----- Source information -----

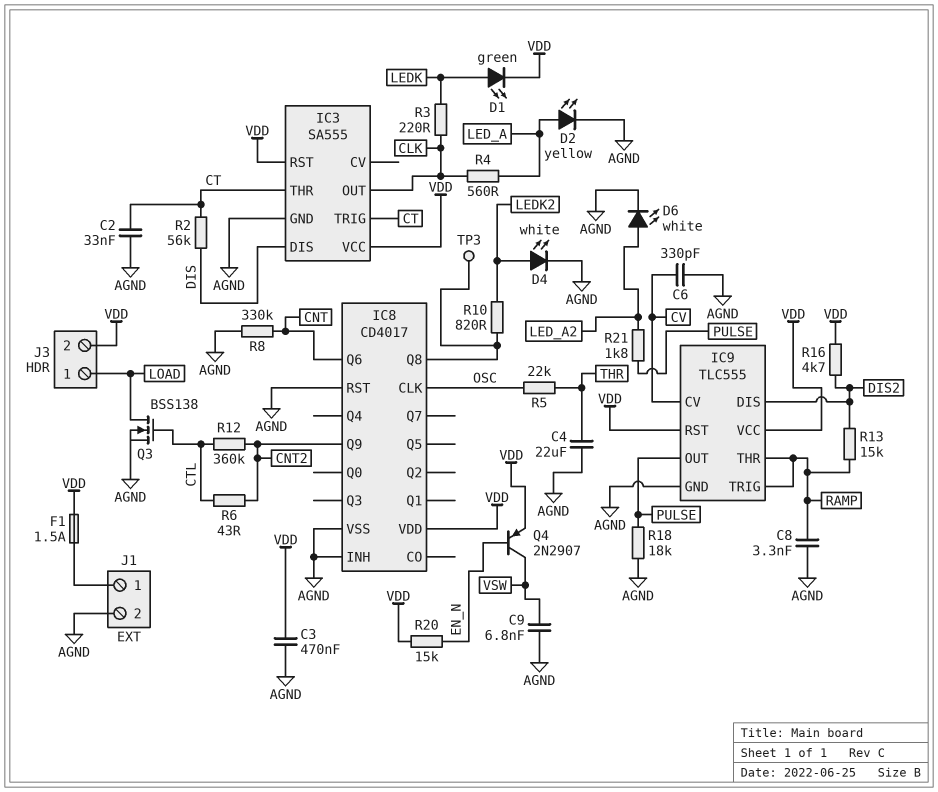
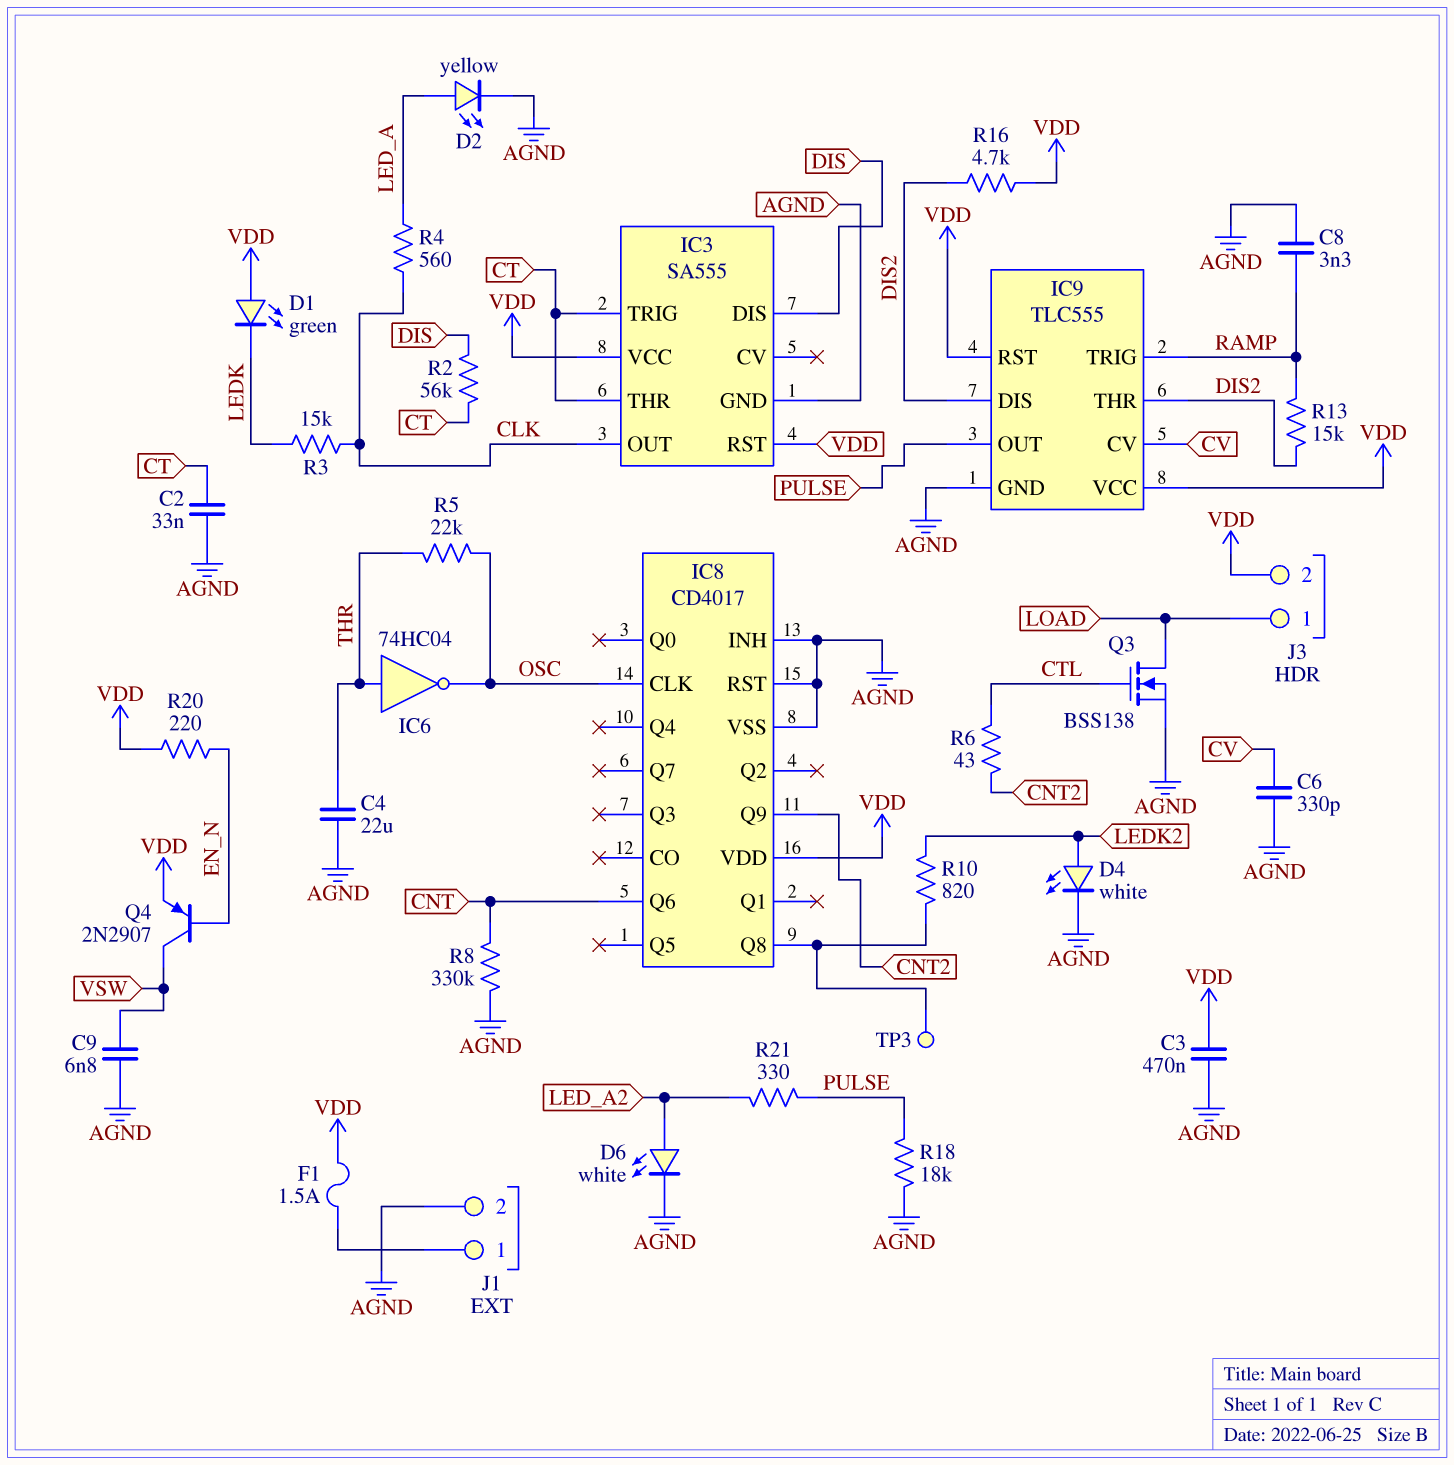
D1: LED green (A LEDK, K VDD) -> LED green (A VDD, K LEDK)
IC6: none -> NOT 74HC04 (in THR, out OSC)
IC9 pin THR: RAMP -> DIS2
R3: 220 (CLK, LEDK) -> 15k (CLK, LEDK)
R12: 360k (CNT2, CTL) -> none
R20: 15k (EN_N, VDD) -> 220 (EN_N, VDD)
R21: 1.8k (LED_A2, PULSE) -> 330 (LED_A2, PULSE)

-----

== To do ==
All lines from the one that contains "R20: 15k (EN_N, VDD) -> 220 (EN_N, VDD)" through the end of the listing above should be copied exactly, with nothing else.

== Worked solution ==
R20: 15k (EN_N, VDD) -> 220 (EN_N, VDD)
R21: 1.8k (LED_A2, PULSE) -> 330 (LED_A2, PULSE)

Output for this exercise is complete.